The task:
Copy each line of the records that contains the word "fromage".

[[ Supplied material open ]]

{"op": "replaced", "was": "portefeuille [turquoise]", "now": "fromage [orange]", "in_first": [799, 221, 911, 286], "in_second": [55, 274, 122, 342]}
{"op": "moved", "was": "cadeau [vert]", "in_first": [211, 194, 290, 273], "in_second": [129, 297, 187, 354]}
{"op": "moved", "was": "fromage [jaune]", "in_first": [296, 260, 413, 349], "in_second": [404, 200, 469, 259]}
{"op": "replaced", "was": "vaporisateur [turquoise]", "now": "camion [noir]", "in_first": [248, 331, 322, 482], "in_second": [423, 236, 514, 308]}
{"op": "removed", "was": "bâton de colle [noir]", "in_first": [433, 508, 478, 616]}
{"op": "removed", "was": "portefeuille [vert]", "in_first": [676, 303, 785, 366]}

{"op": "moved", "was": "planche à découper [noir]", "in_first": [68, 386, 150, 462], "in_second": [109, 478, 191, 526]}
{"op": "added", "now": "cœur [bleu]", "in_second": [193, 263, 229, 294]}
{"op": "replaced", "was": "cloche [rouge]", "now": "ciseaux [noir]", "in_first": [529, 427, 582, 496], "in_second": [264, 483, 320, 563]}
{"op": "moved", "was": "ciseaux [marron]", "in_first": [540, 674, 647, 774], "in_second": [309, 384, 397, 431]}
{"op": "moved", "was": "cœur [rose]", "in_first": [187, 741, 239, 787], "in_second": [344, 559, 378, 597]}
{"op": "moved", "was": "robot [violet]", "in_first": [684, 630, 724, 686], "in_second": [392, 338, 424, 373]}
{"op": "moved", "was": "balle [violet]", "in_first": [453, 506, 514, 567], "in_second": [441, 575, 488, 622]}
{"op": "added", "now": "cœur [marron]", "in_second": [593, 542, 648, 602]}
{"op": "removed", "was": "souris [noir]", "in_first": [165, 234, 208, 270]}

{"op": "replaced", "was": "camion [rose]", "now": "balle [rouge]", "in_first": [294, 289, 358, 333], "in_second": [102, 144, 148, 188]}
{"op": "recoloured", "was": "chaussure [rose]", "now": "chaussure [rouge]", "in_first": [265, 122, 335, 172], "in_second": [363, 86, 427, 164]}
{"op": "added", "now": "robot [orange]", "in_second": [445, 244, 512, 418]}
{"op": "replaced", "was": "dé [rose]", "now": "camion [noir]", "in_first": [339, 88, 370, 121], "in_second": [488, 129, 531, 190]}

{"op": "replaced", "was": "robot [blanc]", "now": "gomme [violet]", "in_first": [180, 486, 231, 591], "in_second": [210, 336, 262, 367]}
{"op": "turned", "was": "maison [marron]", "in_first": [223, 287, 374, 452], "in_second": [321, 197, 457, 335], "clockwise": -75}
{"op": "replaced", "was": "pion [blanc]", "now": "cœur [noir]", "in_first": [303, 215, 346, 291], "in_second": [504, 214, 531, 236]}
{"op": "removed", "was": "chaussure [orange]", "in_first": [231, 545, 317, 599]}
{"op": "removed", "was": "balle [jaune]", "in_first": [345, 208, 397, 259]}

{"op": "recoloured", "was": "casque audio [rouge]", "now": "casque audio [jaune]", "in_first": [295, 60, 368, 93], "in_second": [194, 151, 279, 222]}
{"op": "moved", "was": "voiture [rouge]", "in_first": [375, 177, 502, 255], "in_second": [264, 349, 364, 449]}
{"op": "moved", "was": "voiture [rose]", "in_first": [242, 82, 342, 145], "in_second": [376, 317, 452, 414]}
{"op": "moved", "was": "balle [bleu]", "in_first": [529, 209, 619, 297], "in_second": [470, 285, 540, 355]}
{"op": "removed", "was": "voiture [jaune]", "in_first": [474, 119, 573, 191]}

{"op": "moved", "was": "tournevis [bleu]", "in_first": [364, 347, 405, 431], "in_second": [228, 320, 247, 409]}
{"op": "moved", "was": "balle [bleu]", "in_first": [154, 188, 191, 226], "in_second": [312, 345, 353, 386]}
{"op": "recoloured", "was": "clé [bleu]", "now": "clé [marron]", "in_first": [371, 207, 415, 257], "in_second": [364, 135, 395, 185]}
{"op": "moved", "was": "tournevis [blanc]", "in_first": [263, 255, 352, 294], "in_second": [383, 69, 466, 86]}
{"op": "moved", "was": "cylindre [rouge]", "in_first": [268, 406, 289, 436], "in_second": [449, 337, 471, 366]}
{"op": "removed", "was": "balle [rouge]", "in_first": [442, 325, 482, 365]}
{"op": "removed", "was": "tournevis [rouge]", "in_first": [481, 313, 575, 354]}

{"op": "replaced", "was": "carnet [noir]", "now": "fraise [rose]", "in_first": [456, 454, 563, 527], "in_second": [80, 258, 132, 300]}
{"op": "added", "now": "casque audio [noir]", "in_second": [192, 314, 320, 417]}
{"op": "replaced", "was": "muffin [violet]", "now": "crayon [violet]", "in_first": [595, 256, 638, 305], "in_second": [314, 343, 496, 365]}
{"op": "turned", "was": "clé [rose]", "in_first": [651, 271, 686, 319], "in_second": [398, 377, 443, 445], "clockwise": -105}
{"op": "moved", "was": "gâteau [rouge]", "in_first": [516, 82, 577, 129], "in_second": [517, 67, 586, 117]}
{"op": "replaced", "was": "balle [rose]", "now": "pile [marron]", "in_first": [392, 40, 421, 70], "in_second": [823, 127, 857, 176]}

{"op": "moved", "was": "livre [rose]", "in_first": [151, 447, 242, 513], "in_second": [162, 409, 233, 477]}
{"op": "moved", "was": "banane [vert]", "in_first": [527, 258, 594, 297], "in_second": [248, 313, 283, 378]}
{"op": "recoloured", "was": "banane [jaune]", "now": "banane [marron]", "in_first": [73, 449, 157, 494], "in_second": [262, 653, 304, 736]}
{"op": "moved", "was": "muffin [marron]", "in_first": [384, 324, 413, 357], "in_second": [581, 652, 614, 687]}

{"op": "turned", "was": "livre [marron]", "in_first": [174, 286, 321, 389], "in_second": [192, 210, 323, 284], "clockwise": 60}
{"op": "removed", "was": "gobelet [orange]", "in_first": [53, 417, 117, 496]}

[[ Supplied material closed ]]

Solution to the exercise:
{"op": "replaced", "was": "portefeuille [turquoise]", "now": "fromage [orange]", "in_first": [799, 221, 911, 286], "in_second": [55, 274, 122, 342]}
{"op": "moved", "was": "fromage [jaune]", "in_first": [296, 260, 413, 349], "in_second": [404, 200, 469, 259]}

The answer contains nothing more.